§ **Requirement**:
Each line from the one containing "yellow book: 3 -> 4" to the end of the records should be copied exactly, and no other line.

_____

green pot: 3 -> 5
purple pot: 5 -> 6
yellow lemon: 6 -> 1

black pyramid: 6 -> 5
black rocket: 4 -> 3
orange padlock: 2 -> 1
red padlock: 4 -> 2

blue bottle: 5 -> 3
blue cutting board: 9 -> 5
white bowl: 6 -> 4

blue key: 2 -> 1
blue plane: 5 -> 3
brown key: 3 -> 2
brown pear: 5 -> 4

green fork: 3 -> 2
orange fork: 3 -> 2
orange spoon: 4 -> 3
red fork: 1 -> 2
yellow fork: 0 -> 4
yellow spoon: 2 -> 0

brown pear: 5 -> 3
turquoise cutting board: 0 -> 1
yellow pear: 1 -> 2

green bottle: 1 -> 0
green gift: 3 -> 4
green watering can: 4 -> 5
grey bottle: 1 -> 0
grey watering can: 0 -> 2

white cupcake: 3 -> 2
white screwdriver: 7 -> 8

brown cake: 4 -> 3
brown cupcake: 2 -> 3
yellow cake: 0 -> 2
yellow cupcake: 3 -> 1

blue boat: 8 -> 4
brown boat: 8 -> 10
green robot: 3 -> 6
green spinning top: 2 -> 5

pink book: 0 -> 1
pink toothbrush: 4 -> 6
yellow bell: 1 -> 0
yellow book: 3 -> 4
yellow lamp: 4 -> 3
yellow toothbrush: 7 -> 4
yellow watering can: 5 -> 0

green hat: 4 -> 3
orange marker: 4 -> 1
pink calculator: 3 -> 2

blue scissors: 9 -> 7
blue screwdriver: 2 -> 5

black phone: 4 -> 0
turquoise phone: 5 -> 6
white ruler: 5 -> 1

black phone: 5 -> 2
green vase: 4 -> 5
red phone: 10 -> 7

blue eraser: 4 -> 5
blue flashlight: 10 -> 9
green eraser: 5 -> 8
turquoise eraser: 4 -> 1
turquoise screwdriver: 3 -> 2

_____

§ **Result below**:
yellow book: 3 -> 4
yellow lamp: 4 -> 3
yellow toothbrush: 7 -> 4
yellow watering can: 5 -> 0

green hat: 4 -> 3
orange marker: 4 -> 1
pink calculator: 3 -> 2

blue scissors: 9 -> 7
blue screwdriver: 2 -> 5

black phone: 4 -> 0
turquoise phone: 5 -> 6
white ruler: 5 -> 1

black phone: 5 -> 2
green vase: 4 -> 5
red phone: 10 -> 7

blue eraser: 4 -> 5
blue flashlight: 10 -> 9
green eraser: 5 -> 8
turquoise eraser: 4 -> 1
turquoise screwdriver: 3 -> 2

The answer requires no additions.